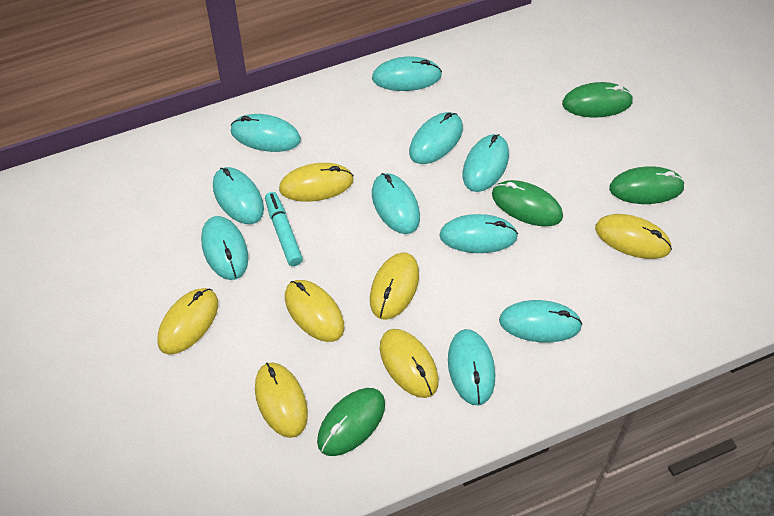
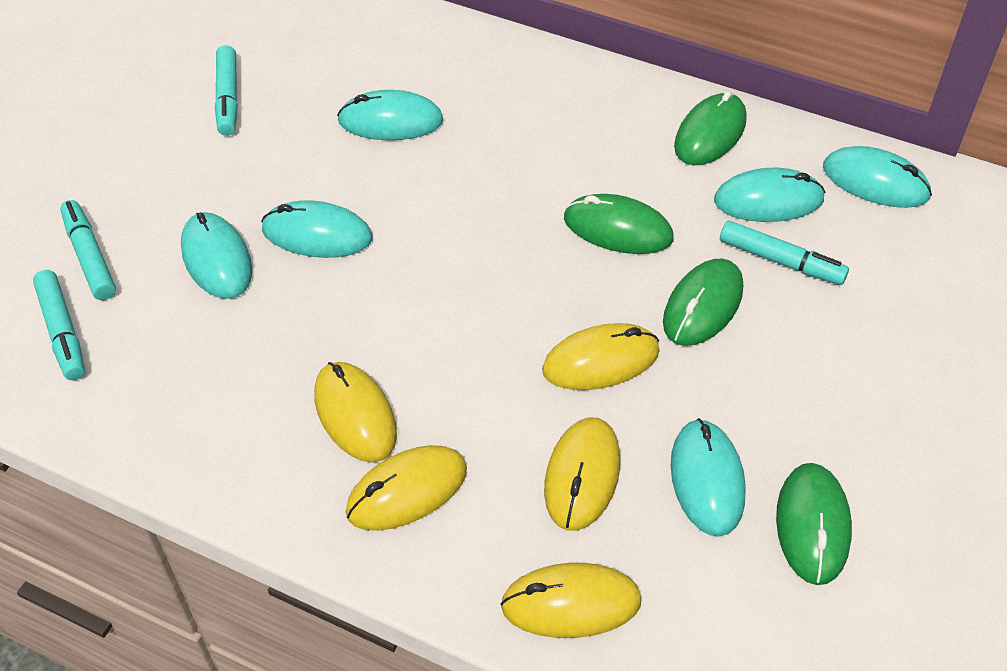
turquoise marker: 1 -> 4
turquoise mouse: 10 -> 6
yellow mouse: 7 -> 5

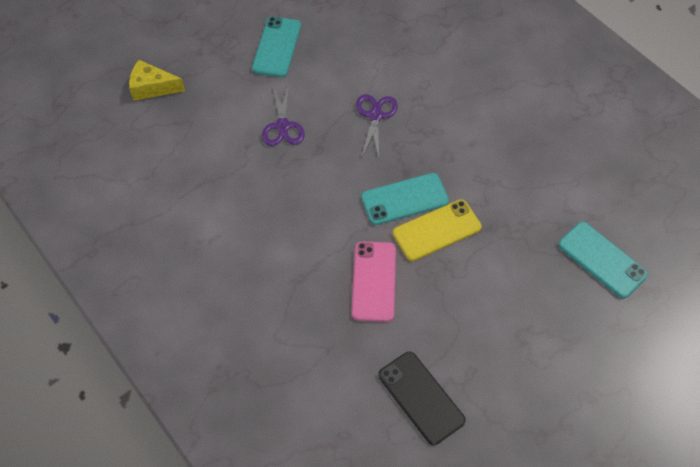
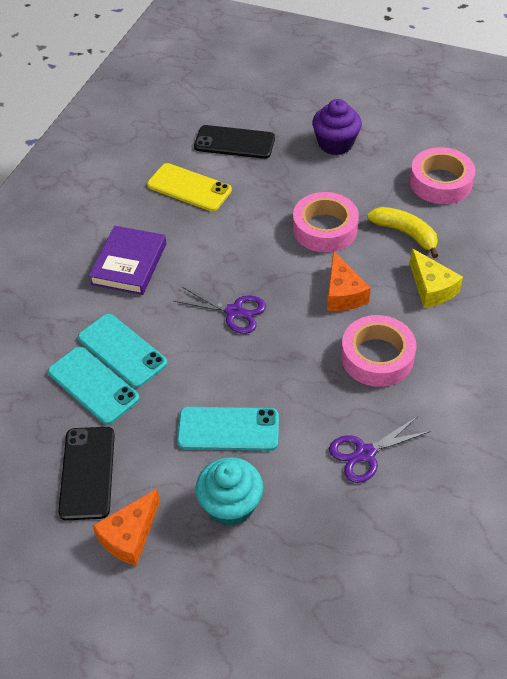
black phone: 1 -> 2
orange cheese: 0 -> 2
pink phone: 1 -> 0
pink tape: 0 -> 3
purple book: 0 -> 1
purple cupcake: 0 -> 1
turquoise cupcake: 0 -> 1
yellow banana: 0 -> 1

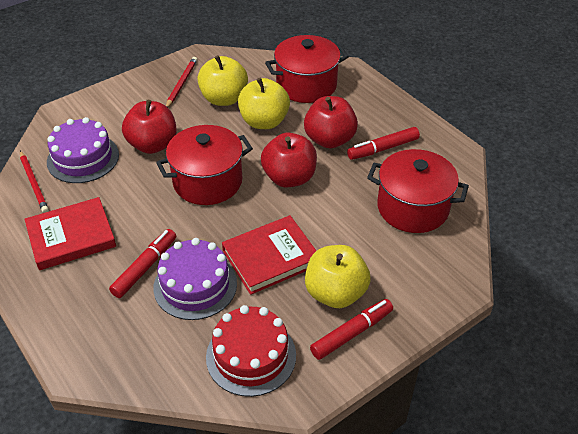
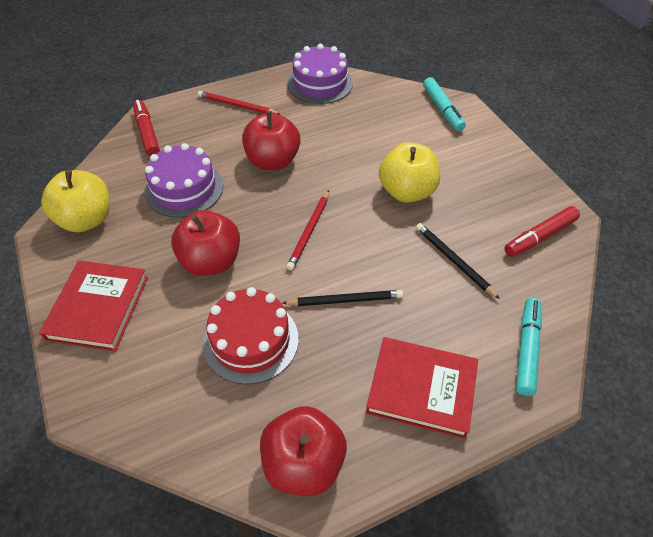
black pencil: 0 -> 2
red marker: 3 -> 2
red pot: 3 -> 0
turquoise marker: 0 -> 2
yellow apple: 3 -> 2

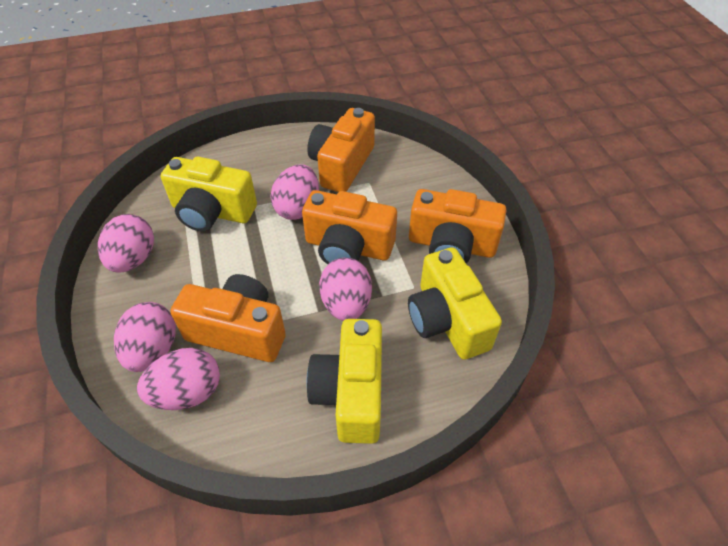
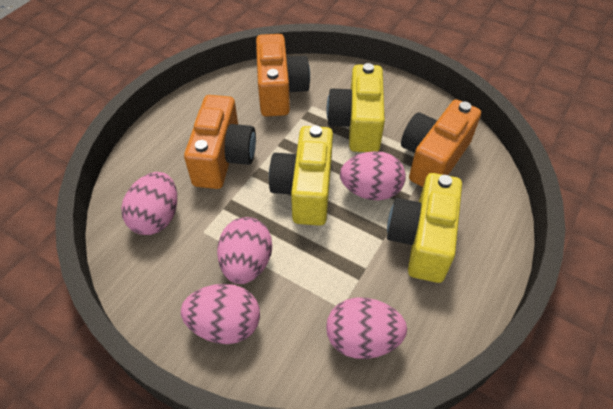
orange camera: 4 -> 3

---

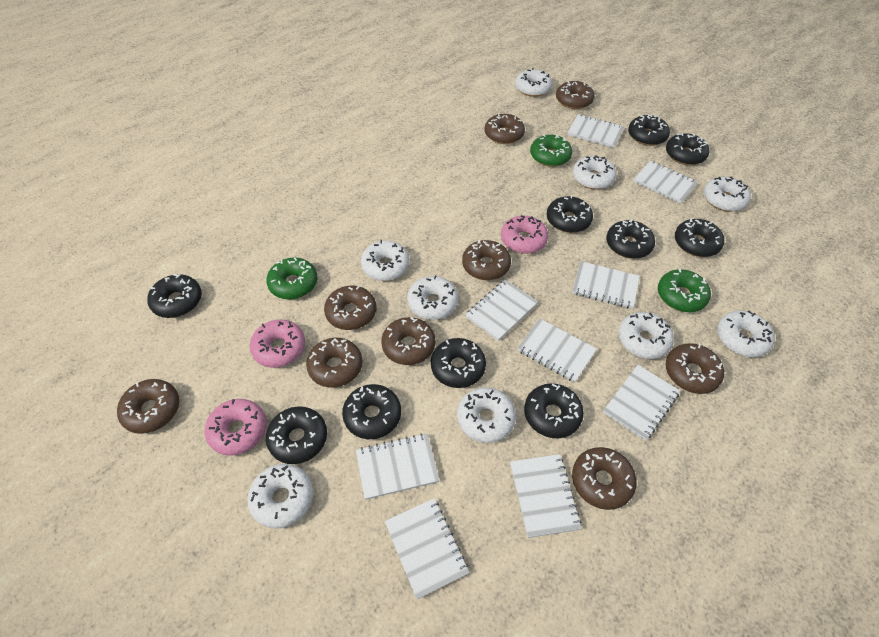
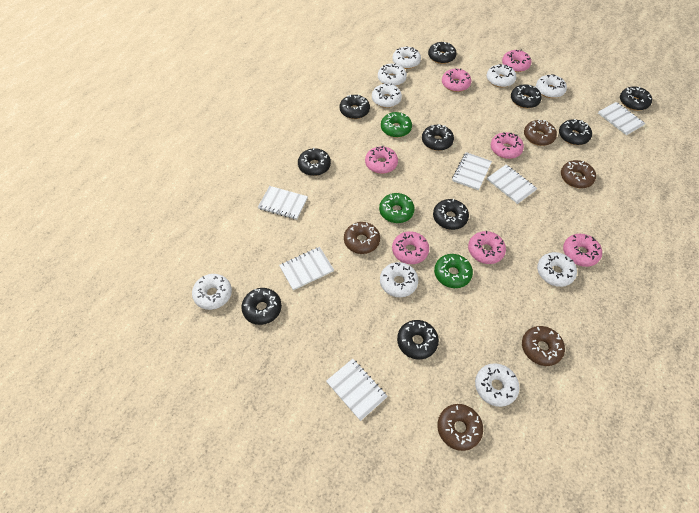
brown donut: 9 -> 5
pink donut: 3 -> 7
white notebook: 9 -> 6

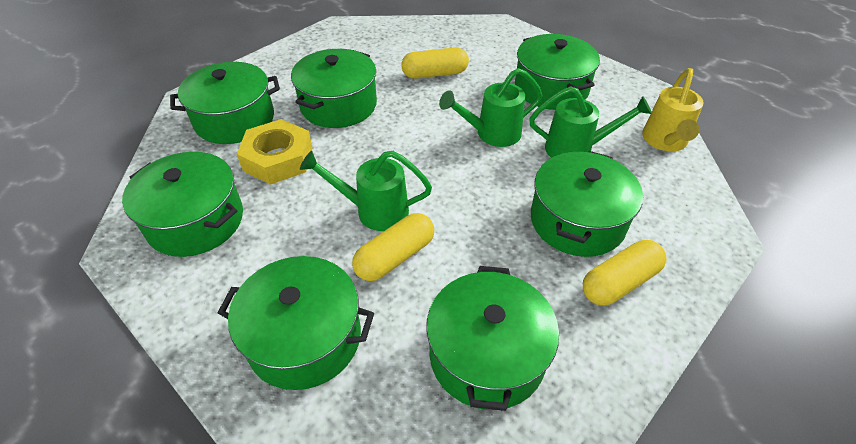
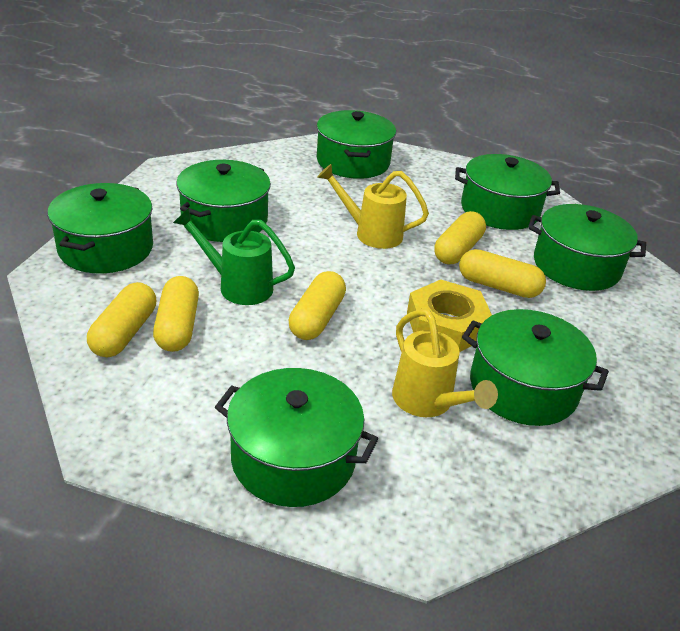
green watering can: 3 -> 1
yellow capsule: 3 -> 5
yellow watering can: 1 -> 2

* * *

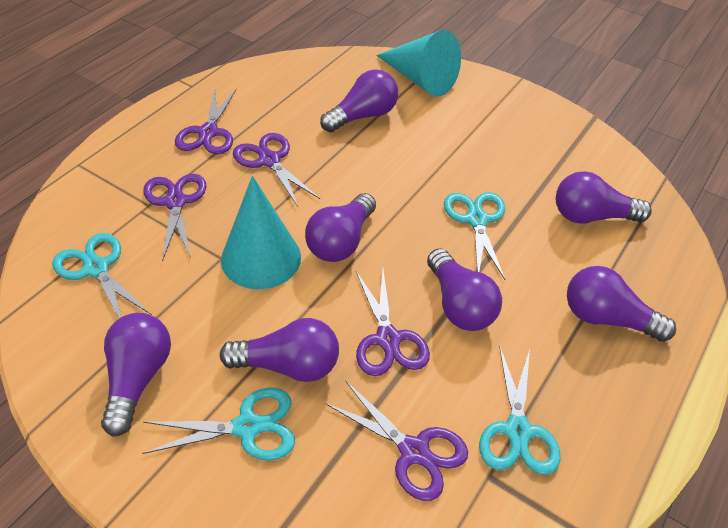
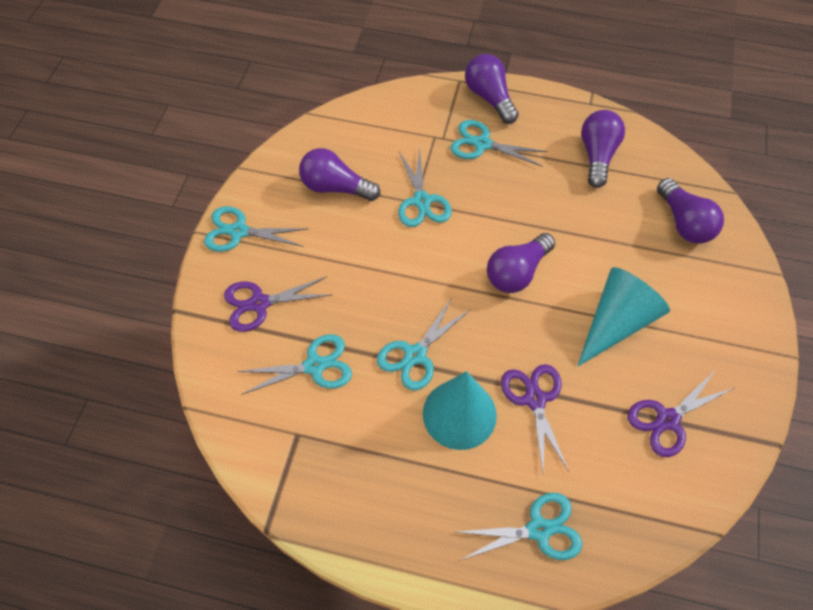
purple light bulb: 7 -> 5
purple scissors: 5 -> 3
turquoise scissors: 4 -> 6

## WHAT YOU WILL DO
Using the data above, say how many lines include the word "purple". Write only that number.

## TASK RESULT
4